Exercise —
Repeat only the lines from the one holding "Image attached. H&E-stained" down to the last line of the listing below, including both of those lines.

# Given information start

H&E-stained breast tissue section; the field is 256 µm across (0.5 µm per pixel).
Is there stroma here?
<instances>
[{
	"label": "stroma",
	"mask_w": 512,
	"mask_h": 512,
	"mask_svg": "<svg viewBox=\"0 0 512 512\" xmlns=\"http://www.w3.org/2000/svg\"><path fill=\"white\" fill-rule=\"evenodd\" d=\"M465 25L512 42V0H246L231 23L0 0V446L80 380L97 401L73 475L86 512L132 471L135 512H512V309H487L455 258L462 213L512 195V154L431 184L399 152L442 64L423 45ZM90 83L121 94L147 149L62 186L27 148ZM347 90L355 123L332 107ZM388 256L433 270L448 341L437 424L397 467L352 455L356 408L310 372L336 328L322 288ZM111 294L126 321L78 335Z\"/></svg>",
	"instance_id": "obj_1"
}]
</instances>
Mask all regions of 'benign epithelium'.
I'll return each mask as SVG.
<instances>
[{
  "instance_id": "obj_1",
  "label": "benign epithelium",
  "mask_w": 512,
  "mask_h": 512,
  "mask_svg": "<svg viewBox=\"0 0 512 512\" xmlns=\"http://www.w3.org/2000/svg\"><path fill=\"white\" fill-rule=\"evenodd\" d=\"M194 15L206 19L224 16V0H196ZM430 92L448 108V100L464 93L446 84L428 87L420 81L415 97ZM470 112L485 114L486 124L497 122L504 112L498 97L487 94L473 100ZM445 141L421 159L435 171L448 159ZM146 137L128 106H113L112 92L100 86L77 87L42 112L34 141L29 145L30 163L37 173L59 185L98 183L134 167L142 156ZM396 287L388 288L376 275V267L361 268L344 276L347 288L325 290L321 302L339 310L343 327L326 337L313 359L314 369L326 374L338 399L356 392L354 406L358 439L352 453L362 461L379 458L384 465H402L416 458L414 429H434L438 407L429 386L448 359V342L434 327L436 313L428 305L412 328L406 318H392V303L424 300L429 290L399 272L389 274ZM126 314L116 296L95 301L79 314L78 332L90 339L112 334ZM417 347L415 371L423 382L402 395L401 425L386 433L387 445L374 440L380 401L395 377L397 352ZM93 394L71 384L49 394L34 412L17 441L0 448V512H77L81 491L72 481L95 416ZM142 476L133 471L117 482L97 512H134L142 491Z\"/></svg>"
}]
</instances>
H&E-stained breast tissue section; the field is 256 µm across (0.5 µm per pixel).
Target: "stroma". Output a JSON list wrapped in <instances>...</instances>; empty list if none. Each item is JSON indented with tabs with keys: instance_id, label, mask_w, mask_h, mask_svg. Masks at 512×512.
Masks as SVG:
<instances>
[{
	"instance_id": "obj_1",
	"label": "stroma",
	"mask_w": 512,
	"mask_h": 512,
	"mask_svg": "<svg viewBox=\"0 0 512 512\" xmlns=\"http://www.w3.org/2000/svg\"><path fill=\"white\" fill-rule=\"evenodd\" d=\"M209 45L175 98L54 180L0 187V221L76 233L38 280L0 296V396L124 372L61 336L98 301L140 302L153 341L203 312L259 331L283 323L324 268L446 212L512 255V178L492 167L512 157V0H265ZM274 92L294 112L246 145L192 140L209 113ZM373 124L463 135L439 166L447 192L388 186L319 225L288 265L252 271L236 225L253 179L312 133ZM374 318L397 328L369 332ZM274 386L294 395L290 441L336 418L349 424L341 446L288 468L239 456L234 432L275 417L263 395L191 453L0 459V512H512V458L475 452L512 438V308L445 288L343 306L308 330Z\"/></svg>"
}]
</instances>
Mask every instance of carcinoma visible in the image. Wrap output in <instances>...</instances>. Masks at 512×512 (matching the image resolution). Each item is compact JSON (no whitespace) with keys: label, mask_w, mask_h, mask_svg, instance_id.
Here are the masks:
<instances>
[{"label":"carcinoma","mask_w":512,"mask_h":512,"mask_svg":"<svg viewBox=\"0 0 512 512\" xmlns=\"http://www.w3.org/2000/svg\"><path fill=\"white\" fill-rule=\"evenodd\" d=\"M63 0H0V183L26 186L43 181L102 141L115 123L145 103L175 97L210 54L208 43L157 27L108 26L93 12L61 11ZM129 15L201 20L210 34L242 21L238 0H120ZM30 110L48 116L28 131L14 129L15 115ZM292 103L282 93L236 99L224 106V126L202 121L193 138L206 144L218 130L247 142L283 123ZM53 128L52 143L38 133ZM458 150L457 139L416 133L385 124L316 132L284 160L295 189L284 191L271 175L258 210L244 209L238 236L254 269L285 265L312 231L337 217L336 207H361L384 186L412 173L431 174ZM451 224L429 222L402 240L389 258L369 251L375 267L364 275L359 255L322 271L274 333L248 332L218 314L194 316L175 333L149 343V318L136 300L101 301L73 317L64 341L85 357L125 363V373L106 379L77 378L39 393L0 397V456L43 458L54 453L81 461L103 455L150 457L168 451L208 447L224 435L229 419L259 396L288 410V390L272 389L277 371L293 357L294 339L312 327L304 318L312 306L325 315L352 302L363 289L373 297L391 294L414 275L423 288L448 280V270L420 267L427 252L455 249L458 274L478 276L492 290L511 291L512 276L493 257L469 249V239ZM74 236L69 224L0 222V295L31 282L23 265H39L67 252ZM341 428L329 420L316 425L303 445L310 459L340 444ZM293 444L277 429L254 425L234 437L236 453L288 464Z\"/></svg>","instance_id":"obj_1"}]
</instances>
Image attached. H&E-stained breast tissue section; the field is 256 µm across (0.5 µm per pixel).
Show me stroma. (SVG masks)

# Given information end

Written solution —
Image attached. H&E-stained breast tissue section; the field is 256 µm across (0.5 µm per pixel).
Show me stroma. (SVG masks)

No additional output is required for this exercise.